**PROBLEM DETAILS**
Pictures aside, write every record out again word for word.

☆ ☆ ☆ ☆ ☆

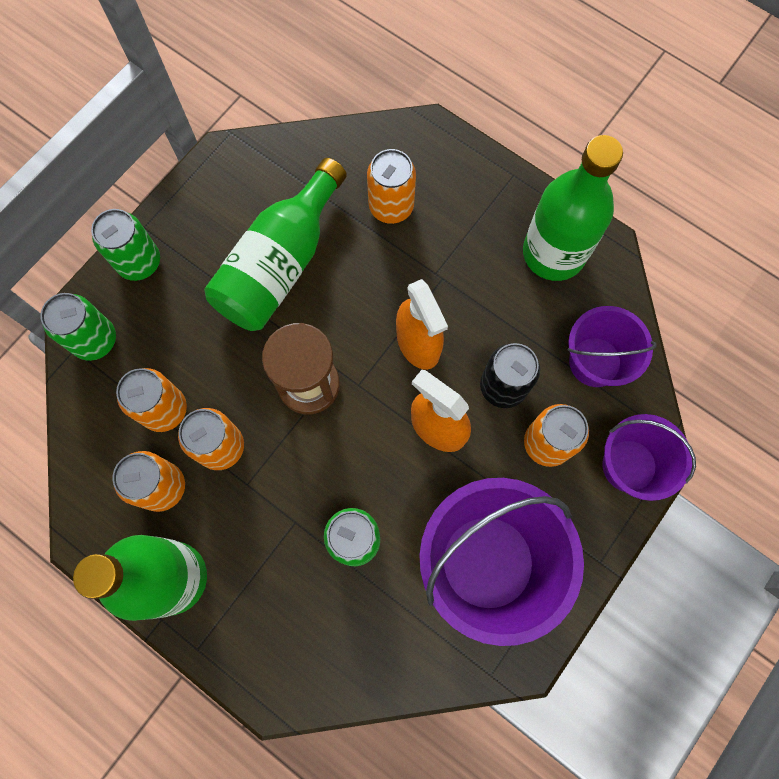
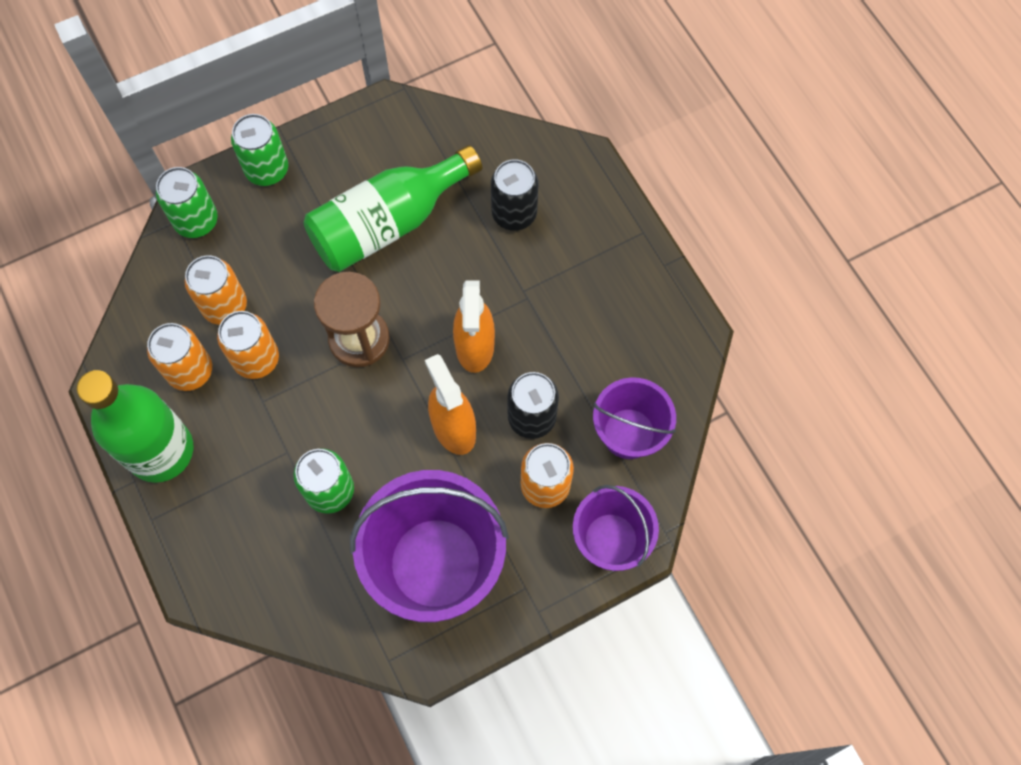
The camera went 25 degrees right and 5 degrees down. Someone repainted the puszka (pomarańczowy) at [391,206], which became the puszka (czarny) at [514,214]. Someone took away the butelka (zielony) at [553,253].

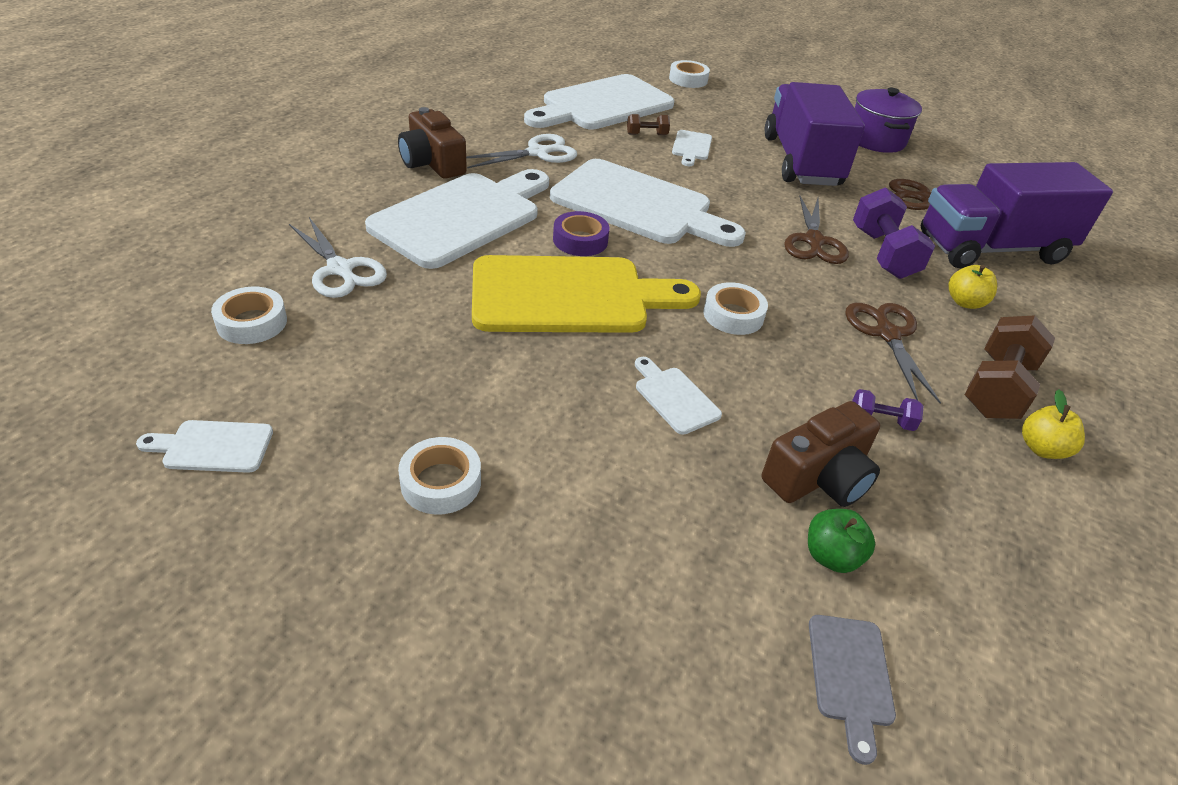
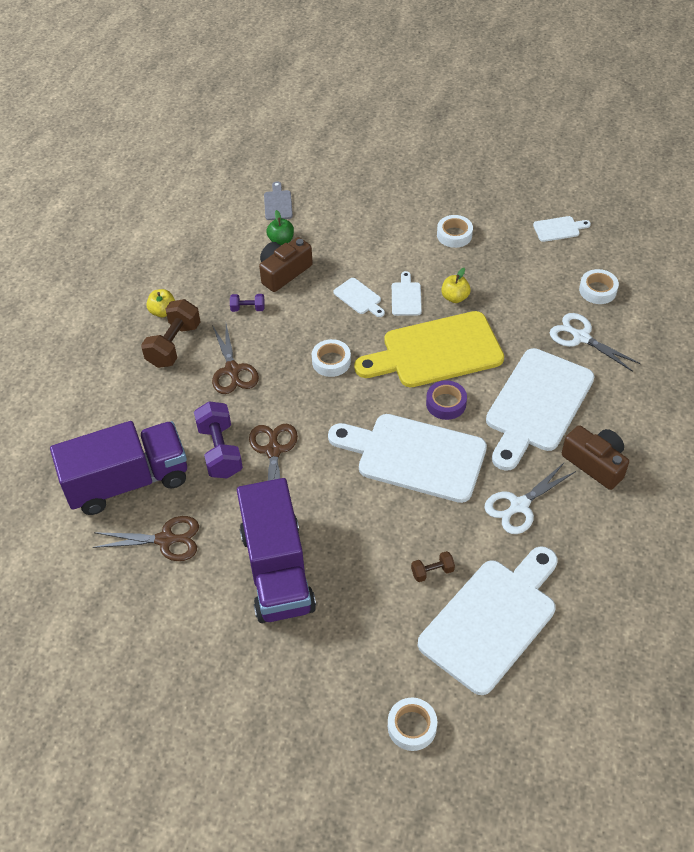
The camera went 175 degrees right and 10 degrees up. Someone carried the deska do krojenia (biały) from [691,147] to [406,297]. Someone took away the garnek (fioletowy) at [876,140]. Someone carried the jabłko (żółty) from [965,302] to [455,297].

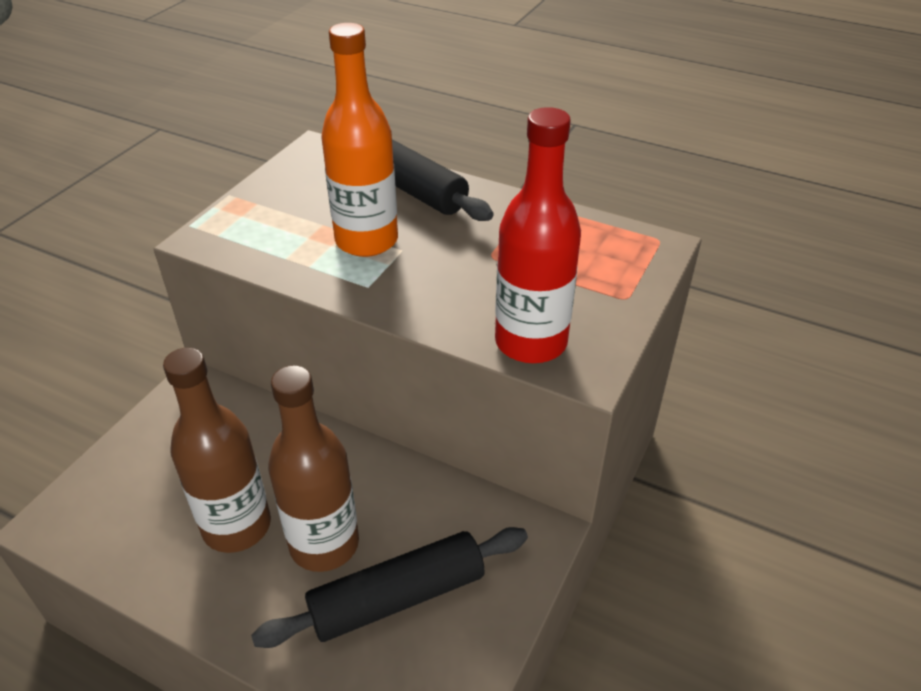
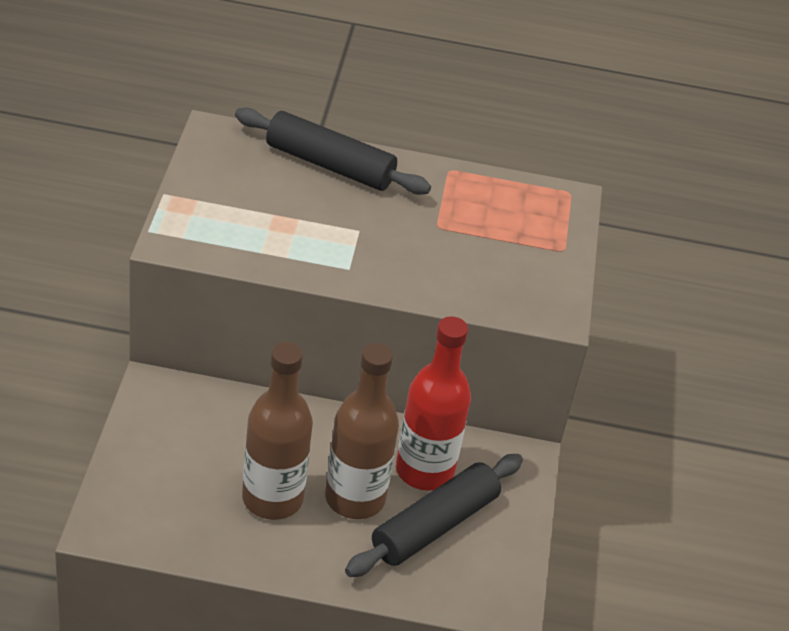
The camera went 25 degrees left and 0 degrees up. Someone took away the butelka (pomarańczowy) at [366,241]. Someone carried the butelka (czerwony) from [531,342] to [424,470].

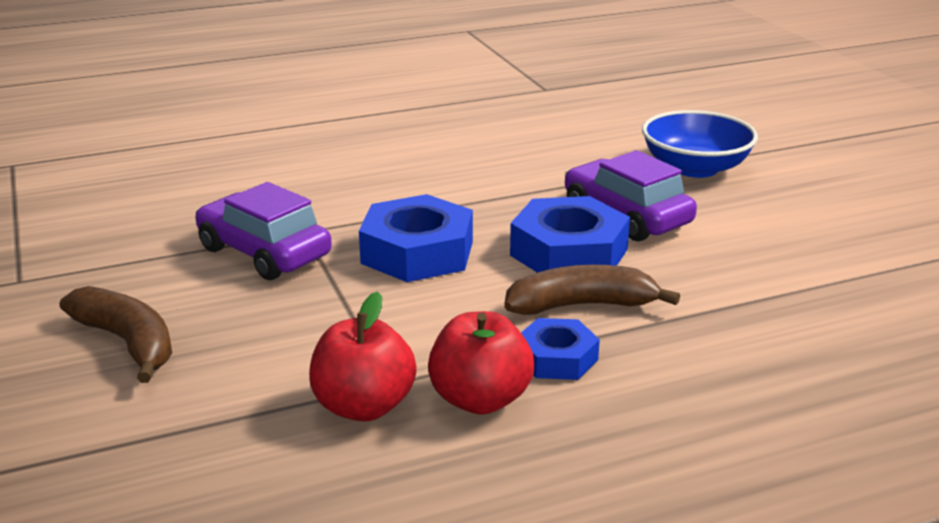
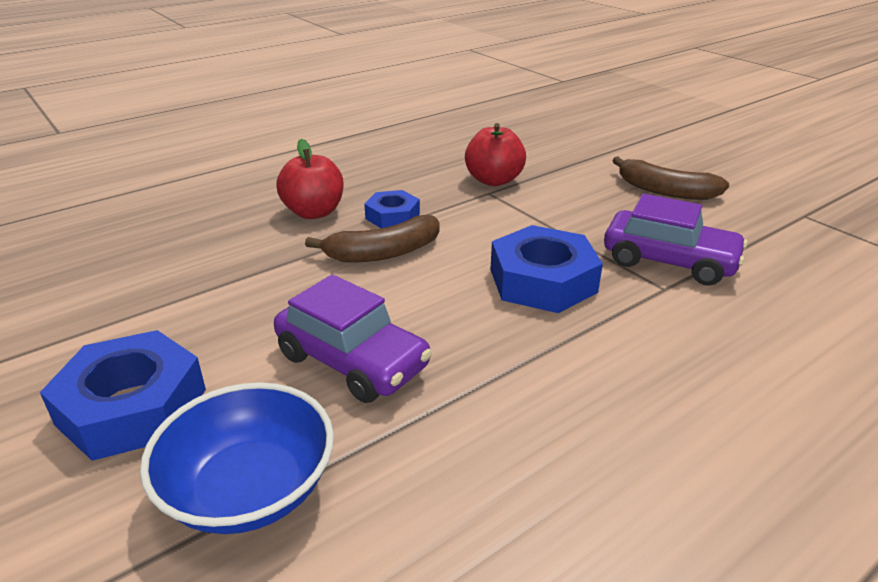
The camera went 165 degrees right and 5 degrees up. Someone carried the jabłko (czerwony) from [480,399] to [314,212]. Someone carried the nakrętka (niebieski) from [569,252] to [132,407].

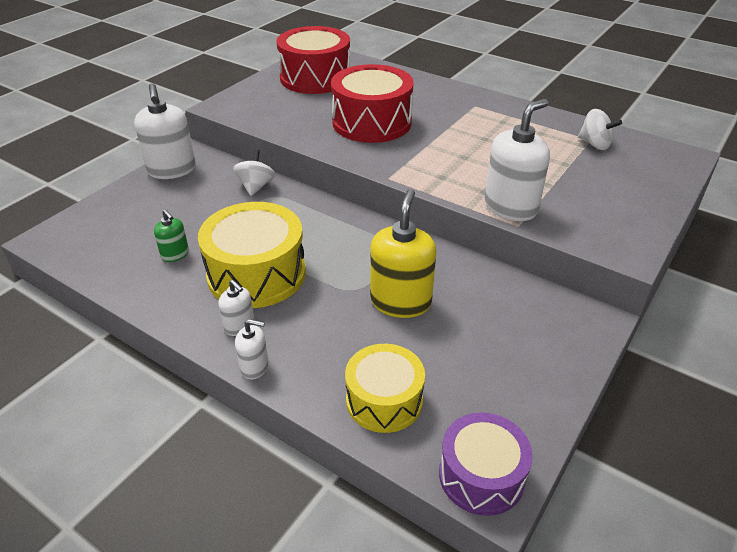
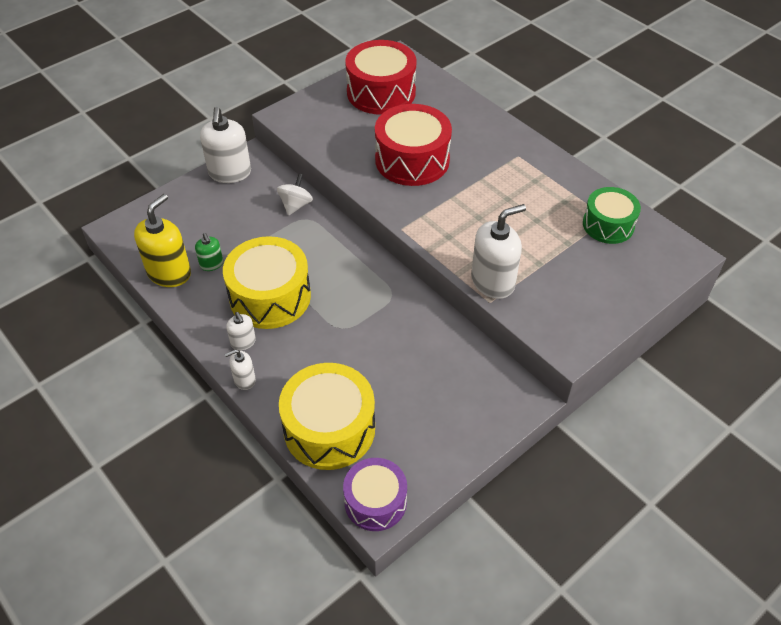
The camera went 15 degrees right and 10 degrees up. Someone rotated the dozownik mydła (biały) at [254,367] by 135 degrees clockwise. Someone scaled the bęben (żółty) at [384,400] by 1.56. Someone carried the dozownik mydła (żółty) from [400,302] to [169,273]. Someone swapped the bączek (biały) at [594,144] for the bęben (zielony) at [608,225].

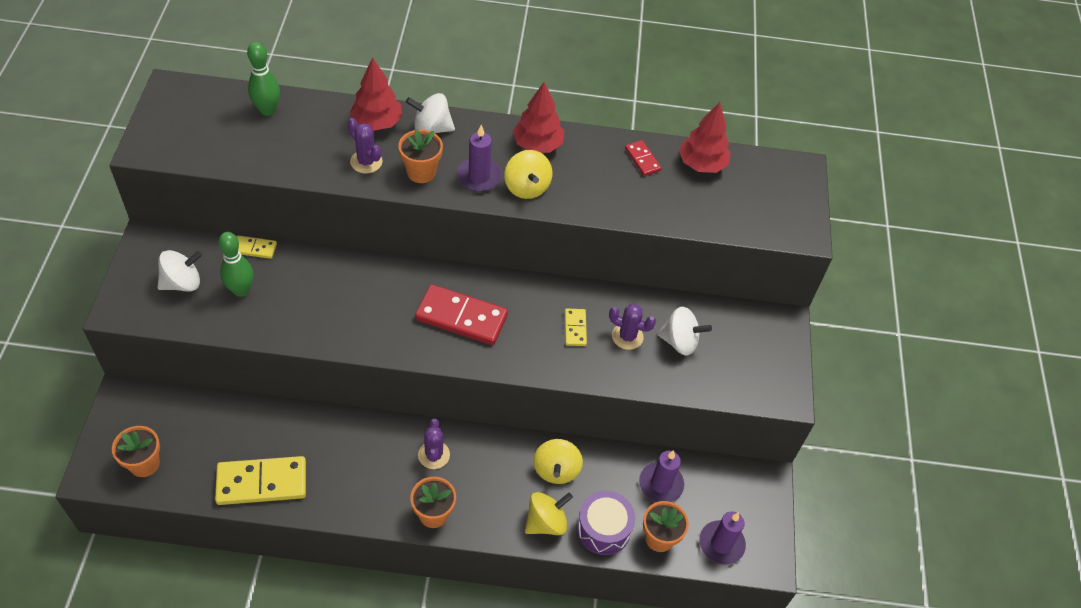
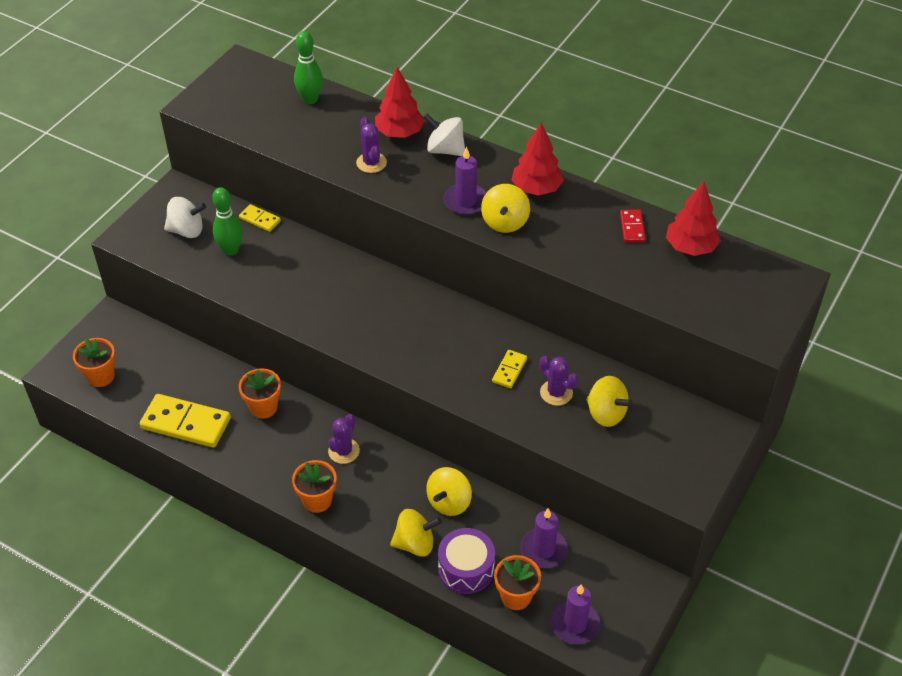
The camera went 30 degrees right and 5 degrees down. Someone carried the doniczka (pomarańczowy) from [421,172] to [263,407]. Someone took away the kostka domina (czerwony) at [461,317]. Someone repainted the bączek (biały) at [680,342], which became the bączek (żółty) at [606,413].

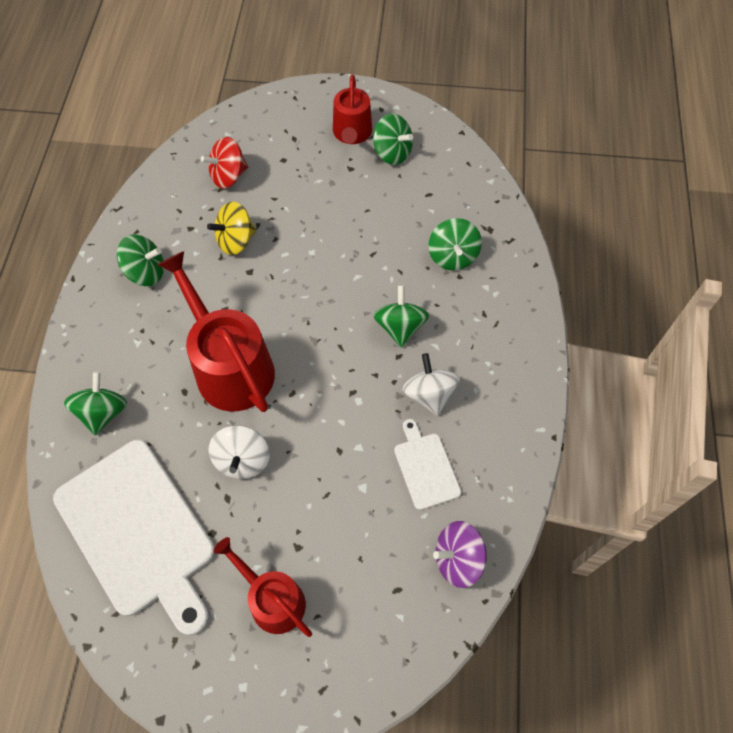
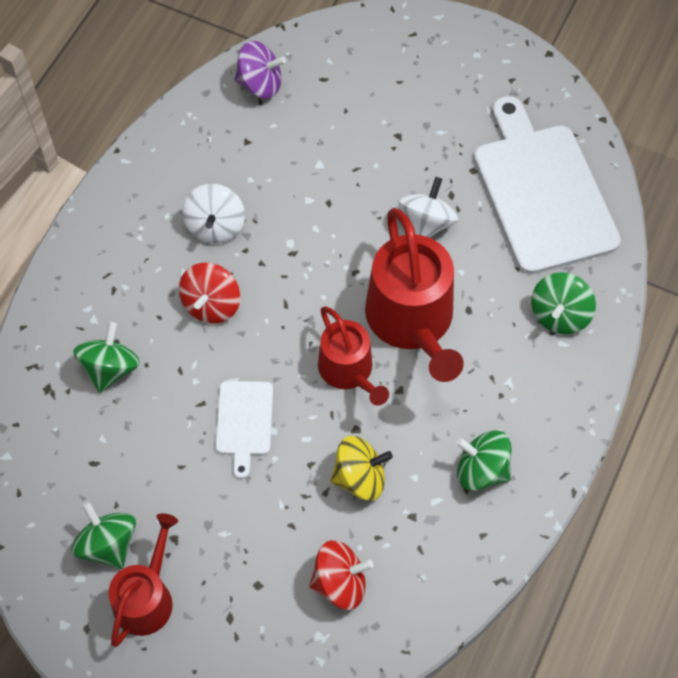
The camera went 160 degrees left and 0 degrees up. Someone carried the konewka (czerwony) from [272,599] to [349,371]. Someone repainted the bączek (zielony) at [400,327], which became the bączek (czerwony) at [211,305]. Someone carried the deska do krojenia (biały) from [425,467] to [244,422].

☆ ☆ ☆ ☆ ☆

**EXERCISE SOLUTION**
The camera went 25 degrees right and 5 degrees down. Someone repainted the puszka (pomarańczowy) at [391,206], which became the puszka (czarny) at [514,214]. Someone took away the butelka (zielony) at [553,253].

The camera went 175 degrees right and 10 degrees up. Someone carried the deska do krojenia (biały) from [691,147] to [406,297]. Someone took away the garnek (fioletowy) at [876,140]. Someone carried the jabłko (żółty) from [965,302] to [455,297].

The camera went 25 degrees left and 0 degrees up. Someone took away the butelka (pomarańczowy) at [366,241]. Someone carried the butelka (czerwony) from [531,342] to [424,470].

The camera went 165 degrees right and 5 degrees up. Someone carried the jabłko (czerwony) from [480,399] to [314,212]. Someone carried the nakrętka (niebieski) from [569,252] to [132,407].

The camera went 15 degrees right and 10 degrees up. Someone rotated the dozownik mydła (biały) at [254,367] by 135 degrees clockwise. Someone scaled the bęben (żółty) at [384,400] by 1.56. Someone carried the dozownik mydła (żółty) from [400,302] to [169,273]. Someone swapped the bączek (biały) at [594,144] for the bęben (zielony) at [608,225].

The camera went 30 degrees right and 5 degrees down. Someone carried the doniczka (pomarańczowy) from [421,172] to [263,407]. Someone took away the kostka domina (czerwony) at [461,317]. Someone repainted the bączek (biały) at [680,342], which became the bączek (żółty) at [606,413].

The camera went 160 degrees left and 0 degrees up. Someone carried the konewka (czerwony) from [272,599] to [349,371]. Someone repainted the bączek (zielony) at [400,327], which became the bączek (czerwony) at [211,305]. Someone carried the deska do krojenia (biały) from [425,467] to [244,422].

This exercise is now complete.